## Entries
** START **
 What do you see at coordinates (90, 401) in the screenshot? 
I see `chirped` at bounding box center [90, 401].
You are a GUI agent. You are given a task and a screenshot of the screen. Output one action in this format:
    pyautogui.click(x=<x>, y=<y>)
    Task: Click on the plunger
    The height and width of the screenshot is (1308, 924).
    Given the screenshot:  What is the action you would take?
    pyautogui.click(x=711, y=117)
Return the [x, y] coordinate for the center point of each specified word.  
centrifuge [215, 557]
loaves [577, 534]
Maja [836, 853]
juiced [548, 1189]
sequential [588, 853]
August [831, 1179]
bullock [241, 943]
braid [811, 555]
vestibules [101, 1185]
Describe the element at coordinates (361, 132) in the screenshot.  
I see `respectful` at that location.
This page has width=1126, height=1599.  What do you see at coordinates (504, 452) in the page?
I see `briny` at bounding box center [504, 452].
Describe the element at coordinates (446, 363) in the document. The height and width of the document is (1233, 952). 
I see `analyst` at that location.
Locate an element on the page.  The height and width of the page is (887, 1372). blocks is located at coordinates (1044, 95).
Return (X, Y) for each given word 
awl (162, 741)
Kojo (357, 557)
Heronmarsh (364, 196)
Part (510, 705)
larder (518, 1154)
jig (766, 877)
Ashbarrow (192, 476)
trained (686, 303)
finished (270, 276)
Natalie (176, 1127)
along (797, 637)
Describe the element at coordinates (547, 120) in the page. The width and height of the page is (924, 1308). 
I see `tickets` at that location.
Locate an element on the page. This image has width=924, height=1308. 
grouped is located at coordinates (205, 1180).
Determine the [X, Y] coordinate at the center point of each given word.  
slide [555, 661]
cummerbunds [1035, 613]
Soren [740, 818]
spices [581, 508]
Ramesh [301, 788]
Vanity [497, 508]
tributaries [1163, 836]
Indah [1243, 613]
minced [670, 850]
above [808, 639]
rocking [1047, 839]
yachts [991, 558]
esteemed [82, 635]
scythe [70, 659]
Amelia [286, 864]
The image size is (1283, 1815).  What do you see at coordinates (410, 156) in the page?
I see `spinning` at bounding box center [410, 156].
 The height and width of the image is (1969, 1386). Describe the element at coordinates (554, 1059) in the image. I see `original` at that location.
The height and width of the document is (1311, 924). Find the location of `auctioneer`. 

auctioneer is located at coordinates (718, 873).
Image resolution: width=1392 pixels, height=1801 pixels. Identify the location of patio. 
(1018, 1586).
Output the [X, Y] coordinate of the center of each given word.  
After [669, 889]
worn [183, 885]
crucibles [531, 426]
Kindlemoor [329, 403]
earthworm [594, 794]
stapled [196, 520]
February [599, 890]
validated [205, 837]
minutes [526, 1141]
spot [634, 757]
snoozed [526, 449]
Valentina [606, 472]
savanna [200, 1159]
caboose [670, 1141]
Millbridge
** END **
## Short problem
Reproduce the entire listing above, line for line, with no changes.

## Output below
 What do you see at coordinates (90, 401) in the screenshot? 
I see `chirped` at bounding box center [90, 401].
You are a GUI agent. You are given a task and a screenshot of the screen. Output one action in this format:
    pyautogui.click(x=<x>, y=<y>)
    Task: Click on the plunger
    The height and width of the screenshot is (1308, 924).
    Given the screenshot:  What is the action you would take?
    pyautogui.click(x=711, y=117)
Return the [x, y] coordinate for the center point of each specified word.  
centrifuge [215, 557]
loaves [577, 534]
Maja [836, 853]
juiced [548, 1189]
sequential [588, 853]
August [831, 1179]
bullock [241, 943]
braid [811, 555]
vestibules [101, 1185]
Describe the element at coordinates (361, 132) in the screenshot.  
I see `respectful` at that location.
This page has width=1126, height=1599.  What do you see at coordinates (504, 452) in the page?
I see `briny` at bounding box center [504, 452].
Describe the element at coordinates (446, 363) in the document. The height and width of the document is (1233, 952). 
I see `analyst` at that location.
Locate an element on the page.  The height and width of the page is (887, 1372). blocks is located at coordinates (1044, 95).
Return (X, Y) for each given word 
awl (162, 741)
Kojo (357, 557)
Heronmarsh (364, 196)
Part (510, 705)
larder (518, 1154)
jig (766, 877)
Ashbarrow (192, 476)
trained (686, 303)
finished (270, 276)
Natalie (176, 1127)
along (797, 637)
Describe the element at coordinates (547, 120) in the page. The width and height of the page is (924, 1308). 
I see `tickets` at that location.
Locate an element on the page. This image has width=924, height=1308. 
grouped is located at coordinates (205, 1180).
Determine the [X, Y] coordinate at the center point of each given word.  
slide [555, 661]
cummerbunds [1035, 613]
Soren [740, 818]
spices [581, 508]
Ramesh [301, 788]
Vanity [497, 508]
tributaries [1163, 836]
Indah [1243, 613]
minced [670, 850]
above [808, 639]
rocking [1047, 839]
yachts [991, 558]
esteemed [82, 635]
scythe [70, 659]
Amelia [286, 864]
The image size is (1283, 1815).  What do you see at coordinates (410, 156) in the page?
I see `spinning` at bounding box center [410, 156].
 The height and width of the image is (1969, 1386). Describe the element at coordinates (554, 1059) in the image. I see `original` at that location.
The height and width of the document is (1311, 924). Find the location of `auctioneer`. 

auctioneer is located at coordinates (718, 873).
Image resolution: width=1392 pixels, height=1801 pixels. Identify the location of patio. 
(1018, 1586).
Output the [X, Y] coordinate of the center of each given word.  
After [669, 889]
worn [183, 885]
crucibles [531, 426]
Kindlemoor [329, 403]
earthworm [594, 794]
stapled [196, 520]
February [599, 890]
validated [205, 837]
minutes [526, 1141]
spot [634, 757]
snoozed [526, 449]
Valentina [606, 472]
savanna [200, 1159]
caboose [670, 1141]
Millbridge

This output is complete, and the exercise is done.